» GIVEN EXERCISE: Reproduce every line of the listing below, character for character and in the same order.
—————
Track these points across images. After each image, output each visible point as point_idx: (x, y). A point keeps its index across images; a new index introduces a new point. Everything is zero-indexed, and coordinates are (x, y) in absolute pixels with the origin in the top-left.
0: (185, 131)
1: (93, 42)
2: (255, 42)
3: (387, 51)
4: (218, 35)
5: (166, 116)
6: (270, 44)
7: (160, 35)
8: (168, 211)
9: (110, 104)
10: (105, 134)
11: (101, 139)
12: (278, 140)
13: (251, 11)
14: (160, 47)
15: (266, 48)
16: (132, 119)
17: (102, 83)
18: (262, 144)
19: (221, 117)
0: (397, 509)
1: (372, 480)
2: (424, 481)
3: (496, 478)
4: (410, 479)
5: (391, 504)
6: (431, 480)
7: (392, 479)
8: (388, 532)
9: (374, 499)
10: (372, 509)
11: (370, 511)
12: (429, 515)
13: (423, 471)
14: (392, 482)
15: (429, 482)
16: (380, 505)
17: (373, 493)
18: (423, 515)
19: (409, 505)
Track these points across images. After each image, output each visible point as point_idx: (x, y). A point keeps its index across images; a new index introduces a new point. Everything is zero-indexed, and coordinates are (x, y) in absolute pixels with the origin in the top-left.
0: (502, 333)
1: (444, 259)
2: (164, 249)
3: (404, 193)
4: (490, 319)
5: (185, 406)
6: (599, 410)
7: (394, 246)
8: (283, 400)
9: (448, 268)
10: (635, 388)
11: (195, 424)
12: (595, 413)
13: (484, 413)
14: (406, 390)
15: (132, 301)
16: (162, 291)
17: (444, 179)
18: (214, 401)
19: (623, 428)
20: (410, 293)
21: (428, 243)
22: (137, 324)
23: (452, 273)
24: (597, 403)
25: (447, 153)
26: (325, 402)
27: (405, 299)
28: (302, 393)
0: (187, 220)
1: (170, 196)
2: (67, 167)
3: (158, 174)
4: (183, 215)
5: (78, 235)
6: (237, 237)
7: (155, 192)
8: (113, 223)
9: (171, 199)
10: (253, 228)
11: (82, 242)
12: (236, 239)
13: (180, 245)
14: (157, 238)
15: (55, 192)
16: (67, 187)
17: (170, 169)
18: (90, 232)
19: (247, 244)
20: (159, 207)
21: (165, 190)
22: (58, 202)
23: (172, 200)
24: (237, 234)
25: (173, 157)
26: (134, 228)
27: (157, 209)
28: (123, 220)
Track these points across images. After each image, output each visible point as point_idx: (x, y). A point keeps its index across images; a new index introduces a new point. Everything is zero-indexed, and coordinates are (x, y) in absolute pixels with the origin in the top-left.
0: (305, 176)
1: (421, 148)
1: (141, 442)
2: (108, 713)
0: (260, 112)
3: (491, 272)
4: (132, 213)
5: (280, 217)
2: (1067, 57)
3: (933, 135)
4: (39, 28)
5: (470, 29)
—————
» WRITTEN RESPONSE:
Track these points across images. After each image, output each visible point as point_idx: (x, y). A point keeps its index across images; a new index introduces a new point. Everything is zero-indexed, and coordinates are (x, y) in absolute pixels with the origin in the top-left.
0: (185, 131)
1: (93, 42)
2: (255, 42)
3: (387, 51)
4: (218, 35)
5: (166, 116)
6: (270, 44)
7: (160, 35)
8: (168, 211)
9: (110, 104)
10: (105, 134)
11: (101, 139)
12: (278, 140)
13: (251, 11)
14: (160, 47)
15: (266, 48)
16: (132, 119)
17: (102, 83)
18: (262, 144)
19: (221, 117)
0: (397, 509)
1: (372, 480)
2: (424, 481)
3: (496, 478)
4: (410, 479)
5: (391, 504)
6: (431, 480)
7: (392, 479)
8: (388, 532)
9: (374, 499)
10: (372, 509)
11: (370, 511)
12: (429, 515)
13: (423, 471)
14: (392, 482)
15: (429, 482)
16: (380, 505)
17: (373, 493)
18: (423, 515)
19: (409, 505)
Track these points across images. After each image, output each visible point as point_idx: (x, y). A point keeps its index across images; a new index introduces a new point. Everything is zero-indexed, and coordinates are (x, y) in absolute pixels with the origin in the top-left.
0: (502, 333)
1: (444, 259)
2: (164, 249)
3: (404, 193)
4: (490, 319)
5: (185, 406)
6: (599, 410)
7: (394, 246)
8: (283, 400)
9: (448, 268)
10: (635, 388)
11: (195, 424)
12: (595, 413)
13: (484, 413)
14: (406, 390)
15: (132, 301)
16: (162, 291)
17: (444, 179)
18: (214, 401)
19: (623, 428)
20: (410, 293)
21: (428, 243)
22: (137, 324)
23: (452, 273)
24: (597, 403)
25: (447, 153)
26: (325, 402)
27: (405, 299)
28: (302, 393)
0: (187, 220)
1: (170, 196)
2: (67, 167)
3: (158, 174)
4: (183, 215)
5: (78, 235)
6: (237, 237)
7: (155, 192)
8: (113, 223)
9: (171, 199)
10: (253, 228)
11: (82, 242)
12: (236, 239)
13: (180, 245)
14: (157, 238)
15: (55, 192)
16: (67, 187)
17: (170, 169)
18: (90, 232)
19: (247, 244)
20: (159, 207)
21: (165, 190)
22: (58, 202)
23: (172, 200)
24: (237, 234)
25: (173, 157)
26: (134, 228)
27: (157, 209)
28: (123, 220)
Track these points across images. After each image, output each visible point as point_idx: (x, y). A point keeps its index across images; a new index introduces a new point. Everything is zero-indexed, and coordinates are (x, y) in absolute pixels with the origin in the top-left.
0: (305, 176)
1: (421, 148)
1: (141, 442)
2: (108, 713)
0: (260, 112)
3: (491, 272)
4: (132, 213)
5: (280, 217)
2: (1067, 57)
3: (933, 135)
4: (39, 28)
5: (470, 29)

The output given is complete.